These records contain pictures, which must be left out; copy exactly the lines from the one with "orange cross: (229, 180) -> (229, 199), moved" up to and including the one with "purple cross: (182, 125)".

Data supplied →

*****

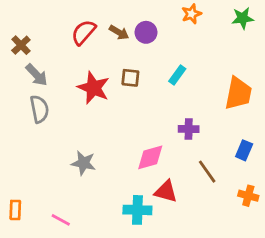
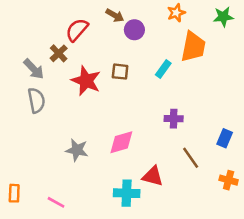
brown arrow: (119, 32) -> (115, 15), moved
brown cross: (21, 45) -> (59, 53), moved
orange trapezoid: (238, 93) -> (193, 47), moved
pink diamond: (150, 157) -> (121, 142), moved

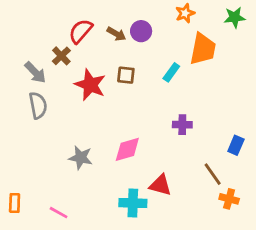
brown arrow: (115, 15) -> (116, 34), moved
brown line: (191, 158) -> (213, 174), moved
orange cross: (229, 180) -> (229, 199), moved

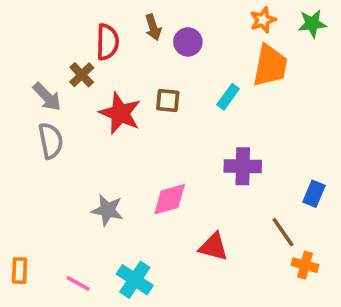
orange star: (185, 13) -> (263, 20), moved
red semicircle: (81, 31) -> (107, 42), turned 140
brown arrow: (116, 34) -> (153, 27), moved, turned 42
purple cross: (182, 125) -> (243, 166), size x1.4
cyan cross: (133, 203) -> (135, 280), moved, turned 32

*****

Task result →
orange cross: (229, 180) -> (229, 199), moved

orange star: (185, 13) -> (263, 20), moved
red semicircle: (81, 31) -> (107, 42), turned 140
brown arrow: (116, 34) -> (153, 27), moved, turned 42
purple cross: (182, 125) -> (243, 166), size x1.4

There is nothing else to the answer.